Everything in the listing that follows should be reproduced exactly except the pictures.

◆ **DATA BELOW**:
=== Begin Enclosure ===

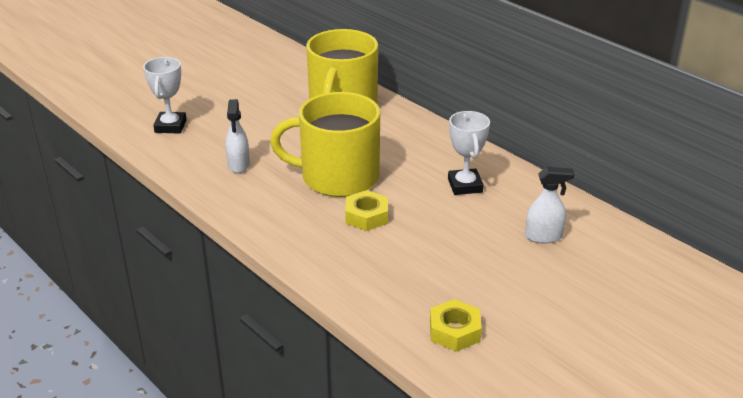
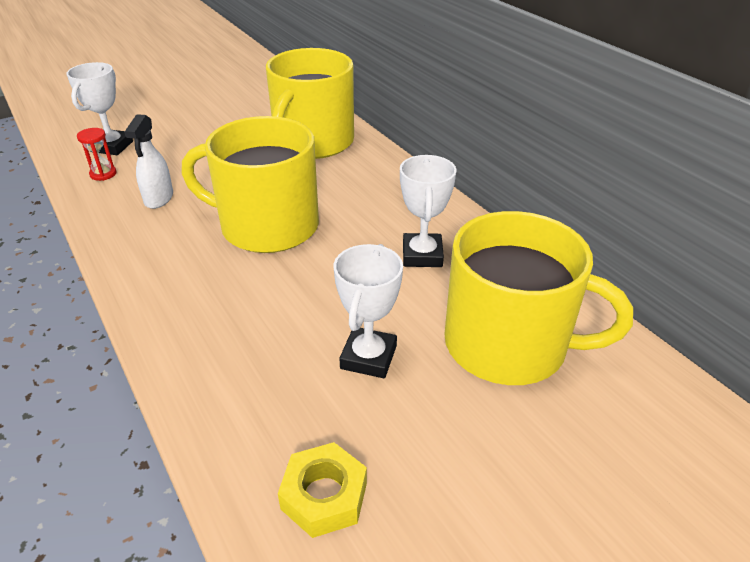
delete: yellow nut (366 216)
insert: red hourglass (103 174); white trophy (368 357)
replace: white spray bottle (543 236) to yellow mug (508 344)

=== End Enclosure ===

◆ **ANSWER TO THE PROBLEM**:
delete: yellow nut (366 216)
insert: red hourglass (103 174); white trophy (368 357)
replace: white spray bottle (543 236) to yellow mug (508 344)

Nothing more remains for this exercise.